* Task objective: Every entry should be returned exactly. Omit none of them.

Scene difference descriptions:
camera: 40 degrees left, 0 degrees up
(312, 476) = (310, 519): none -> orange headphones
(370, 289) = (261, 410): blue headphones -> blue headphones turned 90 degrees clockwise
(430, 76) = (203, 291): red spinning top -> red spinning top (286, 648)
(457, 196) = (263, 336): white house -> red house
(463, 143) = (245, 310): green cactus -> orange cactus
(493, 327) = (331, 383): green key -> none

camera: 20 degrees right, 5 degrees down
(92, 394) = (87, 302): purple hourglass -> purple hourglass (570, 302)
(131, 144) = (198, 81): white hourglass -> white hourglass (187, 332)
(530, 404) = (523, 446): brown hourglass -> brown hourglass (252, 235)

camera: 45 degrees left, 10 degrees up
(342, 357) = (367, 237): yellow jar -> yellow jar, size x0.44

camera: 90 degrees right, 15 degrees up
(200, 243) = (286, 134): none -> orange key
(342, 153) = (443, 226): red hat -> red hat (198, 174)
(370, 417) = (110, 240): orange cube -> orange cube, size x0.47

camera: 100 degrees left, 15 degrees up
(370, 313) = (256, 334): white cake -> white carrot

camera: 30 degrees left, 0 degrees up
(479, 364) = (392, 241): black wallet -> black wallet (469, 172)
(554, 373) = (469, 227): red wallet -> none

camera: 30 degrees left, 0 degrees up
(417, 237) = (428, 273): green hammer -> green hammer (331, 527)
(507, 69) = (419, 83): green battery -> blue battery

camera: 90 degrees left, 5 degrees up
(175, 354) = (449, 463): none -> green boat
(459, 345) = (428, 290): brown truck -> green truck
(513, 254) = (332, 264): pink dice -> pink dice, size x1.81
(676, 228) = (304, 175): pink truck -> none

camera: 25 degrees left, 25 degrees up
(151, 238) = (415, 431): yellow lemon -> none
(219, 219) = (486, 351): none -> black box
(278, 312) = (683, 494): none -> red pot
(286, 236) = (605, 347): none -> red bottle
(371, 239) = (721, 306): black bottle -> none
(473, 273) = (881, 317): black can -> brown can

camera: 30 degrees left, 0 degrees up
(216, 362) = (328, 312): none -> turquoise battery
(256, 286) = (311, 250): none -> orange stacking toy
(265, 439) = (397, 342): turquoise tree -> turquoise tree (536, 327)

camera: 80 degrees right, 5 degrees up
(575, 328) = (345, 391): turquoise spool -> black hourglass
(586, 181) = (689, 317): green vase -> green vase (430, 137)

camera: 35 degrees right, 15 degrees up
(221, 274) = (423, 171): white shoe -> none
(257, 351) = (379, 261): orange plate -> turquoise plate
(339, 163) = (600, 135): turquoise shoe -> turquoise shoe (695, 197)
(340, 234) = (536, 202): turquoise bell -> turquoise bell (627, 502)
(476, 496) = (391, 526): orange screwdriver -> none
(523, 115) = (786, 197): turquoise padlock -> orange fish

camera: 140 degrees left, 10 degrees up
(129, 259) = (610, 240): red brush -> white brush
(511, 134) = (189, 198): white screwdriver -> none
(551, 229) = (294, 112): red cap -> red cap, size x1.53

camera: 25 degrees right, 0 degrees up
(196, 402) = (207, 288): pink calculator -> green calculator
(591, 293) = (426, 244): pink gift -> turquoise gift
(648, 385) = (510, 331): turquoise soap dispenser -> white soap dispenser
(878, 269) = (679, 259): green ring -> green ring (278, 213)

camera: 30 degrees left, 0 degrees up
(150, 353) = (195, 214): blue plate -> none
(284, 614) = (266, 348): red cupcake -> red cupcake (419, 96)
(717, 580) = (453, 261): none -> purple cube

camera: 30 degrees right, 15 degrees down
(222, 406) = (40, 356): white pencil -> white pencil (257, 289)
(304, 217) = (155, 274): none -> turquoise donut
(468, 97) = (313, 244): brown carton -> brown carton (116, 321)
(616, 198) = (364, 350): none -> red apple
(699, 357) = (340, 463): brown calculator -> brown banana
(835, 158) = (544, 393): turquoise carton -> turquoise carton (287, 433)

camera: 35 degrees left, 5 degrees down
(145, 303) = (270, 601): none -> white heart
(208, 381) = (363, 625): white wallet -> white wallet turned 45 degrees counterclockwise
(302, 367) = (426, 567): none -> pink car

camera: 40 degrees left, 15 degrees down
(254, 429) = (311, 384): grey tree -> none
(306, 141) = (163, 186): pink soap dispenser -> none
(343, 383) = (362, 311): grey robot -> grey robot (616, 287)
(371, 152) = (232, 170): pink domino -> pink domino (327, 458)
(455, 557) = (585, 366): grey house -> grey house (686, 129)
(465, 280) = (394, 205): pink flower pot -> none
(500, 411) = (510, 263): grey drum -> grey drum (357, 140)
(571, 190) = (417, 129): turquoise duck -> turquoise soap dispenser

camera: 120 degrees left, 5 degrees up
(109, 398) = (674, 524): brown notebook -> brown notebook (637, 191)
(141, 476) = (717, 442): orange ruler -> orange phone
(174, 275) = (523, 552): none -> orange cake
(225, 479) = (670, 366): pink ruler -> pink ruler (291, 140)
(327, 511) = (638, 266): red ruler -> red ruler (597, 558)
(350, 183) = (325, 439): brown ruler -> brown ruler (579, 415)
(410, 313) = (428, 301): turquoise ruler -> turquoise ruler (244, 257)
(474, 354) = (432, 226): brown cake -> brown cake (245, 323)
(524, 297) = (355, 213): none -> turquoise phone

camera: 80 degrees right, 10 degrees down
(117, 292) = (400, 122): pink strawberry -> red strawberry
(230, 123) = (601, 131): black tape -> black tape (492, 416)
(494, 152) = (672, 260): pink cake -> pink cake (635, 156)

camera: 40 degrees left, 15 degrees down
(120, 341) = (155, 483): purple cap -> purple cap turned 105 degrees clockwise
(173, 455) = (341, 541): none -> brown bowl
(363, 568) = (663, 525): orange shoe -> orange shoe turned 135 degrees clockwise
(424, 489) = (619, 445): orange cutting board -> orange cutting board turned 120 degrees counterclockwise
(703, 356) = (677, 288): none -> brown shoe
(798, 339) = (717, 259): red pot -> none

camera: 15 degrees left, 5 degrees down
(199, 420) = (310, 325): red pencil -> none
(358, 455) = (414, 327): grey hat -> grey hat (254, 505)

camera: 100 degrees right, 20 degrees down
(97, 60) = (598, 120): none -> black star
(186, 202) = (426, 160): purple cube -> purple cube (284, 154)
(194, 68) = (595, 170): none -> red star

* Written answer:
camera: 40 degrees left, 0 degrees up
(312, 476) = (310, 519): none -> orange headphones
(370, 289) = (261, 410): blue headphones -> blue headphones turned 90 degrees clockwise
(430, 76) = (203, 291): red spinning top -> red spinning top (286, 648)
(457, 196) = (263, 336): white house -> red house
(463, 143) = (245, 310): green cactus -> orange cactus
(493, 327) = (331, 383): green key -> none

camera: 20 degrees right, 5 degrees down
(92, 394) = (87, 302): purple hourglass -> purple hourglass (570, 302)
(131, 144) = (198, 81): white hourglass -> white hourglass (187, 332)
(530, 404) = (523, 446): brown hourglass -> brown hourglass (252, 235)

camera: 45 degrees left, 10 degrees up
(342, 357) = (367, 237): yellow jar -> yellow jar, size x0.44

camera: 90 degrees right, 15 degrees up
(200, 243) = (286, 134): none -> orange key
(342, 153) = (443, 226): red hat -> red hat (198, 174)
(370, 417) = (110, 240): orange cube -> orange cube, size x0.47

camera: 100 degrees left, 15 degrees up
(370, 313) = (256, 334): white cake -> white carrot

camera: 30 degrees left, 0 degrees up
(479, 364) = (392, 241): black wallet -> black wallet (469, 172)
(554, 373) = (469, 227): red wallet -> none

camera: 30 degrees left, 0 degrees up
(417, 237) = (428, 273): green hammer -> green hammer (331, 527)
(507, 69) = (419, 83): green battery -> blue battery

camera: 90 degrees left, 5 degrees up
(175, 354) = (449, 463): none -> green boat
(459, 345) = (428, 290): brown truck -> green truck
(513, 254) = (332, 264): pink dice -> pink dice, size x1.81
(676, 228) = (304, 175): pink truck -> none

camera: 25 degrees left, 25 degrees up
(151, 238) = (415, 431): yellow lemon -> none
(219, 219) = (486, 351): none -> black box
(278, 312) = (683, 494): none -> red pot
(286, 236) = (605, 347): none -> red bottle
(371, 239) = (721, 306): black bottle -> none
(473, 273) = (881, 317): black can -> brown can

camera: 30 degrees left, 0 degrees up
(216, 362) = (328, 312): none -> turquoise battery
(256, 286) = (311, 250): none -> orange stacking toy
(265, 439) = (397, 342): turquoise tree -> turquoise tree (536, 327)

camera: 80 degrees right, 5 degrees up
(575, 328) = (345, 391): turquoise spool -> black hourglass
(586, 181) = (689, 317): green vase -> green vase (430, 137)

camera: 35 degrees right, 15 degrees up
(221, 274) = (423, 171): white shoe -> none
(257, 351) = (379, 261): orange plate -> turquoise plate
(339, 163) = (600, 135): turquoise shoe -> turquoise shoe (695, 197)
(340, 234) = (536, 202): turquoise bell -> turquoise bell (627, 502)
(476, 496) = (391, 526): orange screwdriver -> none
(523, 115) = (786, 197): turquoise padlock -> orange fish

camera: 140 degrees left, 10 degrees up
(129, 259) = (610, 240): red brush -> white brush
(511, 134) = (189, 198): white screwdriver -> none
(551, 229) = (294, 112): red cap -> red cap, size x1.53

camera: 25 degrees right, 0 degrees up
(196, 402) = (207, 288): pink calculator -> green calculator
(591, 293) = (426, 244): pink gift -> turquoise gift
(648, 385) = (510, 331): turquoise soap dispenser -> white soap dispenser
(878, 269) = (679, 259): green ring -> green ring (278, 213)

camera: 30 degrees left, 0 degrees up
(150, 353) = (195, 214): blue plate -> none
(284, 614) = (266, 348): red cupcake -> red cupcake (419, 96)
(717, 580) = (453, 261): none -> purple cube

camera: 30 degrees right, 15 degrees down
(222, 406) = (40, 356): white pencil -> white pencil (257, 289)
(304, 217) = (155, 274): none -> turquoise donut
(468, 97) = (313, 244): brown carton -> brown carton (116, 321)
(616, 198) = (364, 350): none -> red apple
(699, 357) = (340, 463): brown calculator -> brown banana
(835, 158) = (544, 393): turquoise carton -> turquoise carton (287, 433)

camera: 35 degrees left, 5 degrees down
(145, 303) = (270, 601): none -> white heart
(208, 381) = (363, 625): white wallet -> white wallet turned 45 degrees counterclockwise
(302, 367) = (426, 567): none -> pink car

camera: 40 degrees left, 15 degrees down
(254, 429) = (311, 384): grey tree -> none
(306, 141) = (163, 186): pink soap dispenser -> none
(343, 383) = (362, 311): grey robot -> grey robot (616, 287)
(371, 152) = (232, 170): pink domino -> pink domino (327, 458)
(455, 557) = (585, 366): grey house -> grey house (686, 129)
(465, 280) = (394, 205): pink flower pot -> none
(500, 411) = (510, 263): grey drum -> grey drum (357, 140)
(571, 190) = (417, 129): turquoise duck -> turquoise soap dispenser

camera: 120 degrees left, 5 degrees up
(109, 398) = (674, 524): brown notebook -> brown notebook (637, 191)
(141, 476) = (717, 442): orange ruler -> orange phone
(174, 275) = (523, 552): none -> orange cake
(225, 479) = (670, 366): pink ruler -> pink ruler (291, 140)
(327, 511) = (638, 266): red ruler -> red ruler (597, 558)
(350, 183) = (325, 439): brown ruler -> brown ruler (579, 415)
(410, 313) = (428, 301): turquoise ruler -> turquoise ruler (244, 257)
(474, 354) = (432, 226): brown cake -> brown cake (245, 323)
(524, 297) = (355, 213): none -> turquoise phone

camera: 80 degrees right, 10 degrees down
(117, 292) = (400, 122): pink strawberry -> red strawberry
(230, 123) = (601, 131): black tape -> black tape (492, 416)
(494, 152) = (672, 260): pink cake -> pink cake (635, 156)

camera: 40 degrees left, 15 degrees down
(120, 341) = (155, 483): purple cap -> purple cap turned 105 degrees clockwise
(173, 455) = (341, 541): none -> brown bowl
(363, 568) = (663, 525): orange shoe -> orange shoe turned 135 degrees clockwise
(424, 489) = (619, 445): orange cutting board -> orange cutting board turned 120 degrees counterclockwise
(703, 356) = (677, 288): none -> brown shoe
(798, 339) = (717, 259): red pot -> none

camera: 15 degrees left, 5 degrees down
(199, 420) = (310, 325): red pencil -> none
(358, 455) = (414, 327): grey hat -> grey hat (254, 505)

camera: 100 degrees right, 20 degrees down
(97, 60) = (598, 120): none -> black star
(186, 202) = (426, 160): purple cube -> purple cube (284, 154)
(194, 68) = (595, 170): none -> red star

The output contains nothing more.